> [Collection entries]:
★ ★ ★ ★
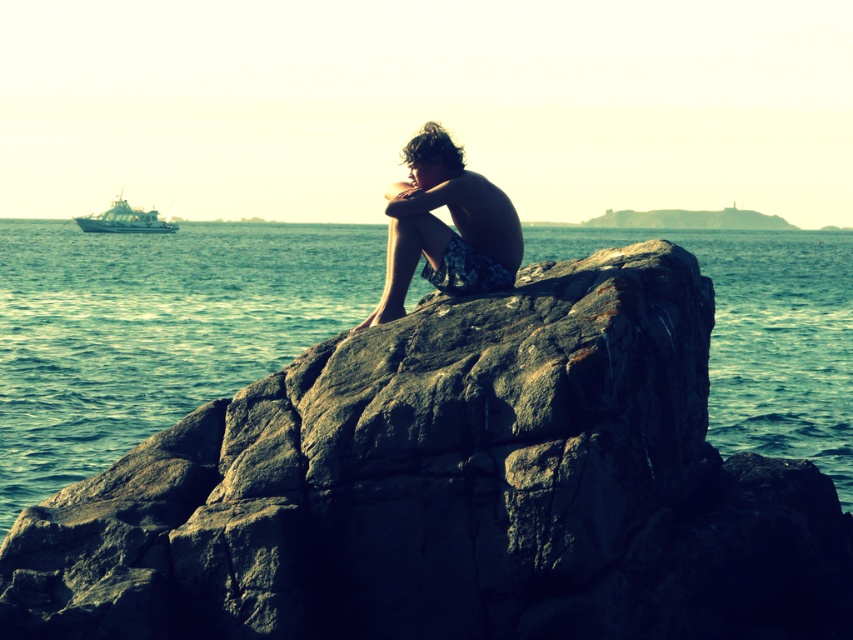
Question: Among these objects, which one is nearest to the camera?

Choices:
 (A) blue water at center
 (B) floral shorts at center

Answer: (A)

Question: Among these points, which one is nearest to the camera?

Choices:
 (A) (770, 396)
 (B) (143, 227)

Answer: (A)

Question: Is blue water at center further to camera compared to white matte boat at left?

Choices:
 (A) no
 (B) yes

Answer: (A)

Question: Which point is farther to the camera?

Choices:
 (A) floral shorts at center
 (B) blue water at center

Answer: (A)

Question: Observing the image, what is the correct spatial positioning of floral shorts at center in reference to white matte boat at left?

Choices:
 (A) above
 (B) below

Answer: (B)

Question: Is floral shorts at center above white matte boat at left?

Choices:
 (A) no
 (B) yes

Answer: (A)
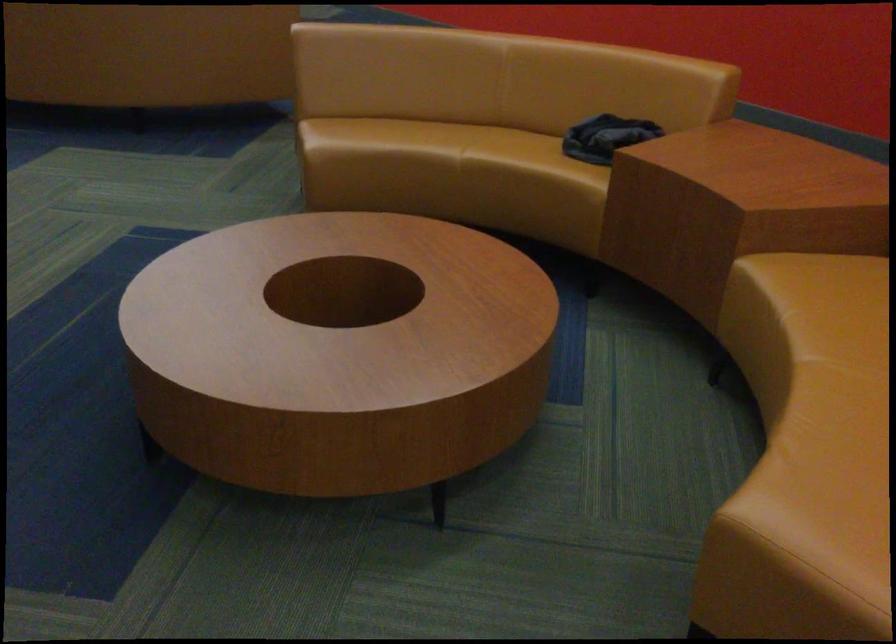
★ ★ ★ ★
Rewrite the entries above, swapping each occurrence of "blue water at center" for "calm water at center" and leaving every other word unchanged. Omit the pictures.

> [SOLVED EXERCISE]:
Question: Among these objects, which one is nearest to the camera?

Choices:
 (A) calm water at center
 (B) floral shorts at center

Answer: (A)

Question: Among these points, which one is nearest to the camera?

Choices:
 (A) (770, 396)
 (B) (143, 227)

Answer: (A)

Question: Is calm water at center further to camera compared to white matte boat at left?

Choices:
 (A) no
 (B) yes

Answer: (A)

Question: Which point is farther to the camera?

Choices:
 (A) floral shorts at center
 (B) calm water at center

Answer: (A)

Question: Observing the image, what is the correct spatial positioning of floral shorts at center in reference to white matte boat at left?

Choices:
 (A) above
 (B) below

Answer: (B)

Question: Is floral shorts at center above white matte boat at left?

Choices:
 (A) no
 (B) yes

Answer: (A)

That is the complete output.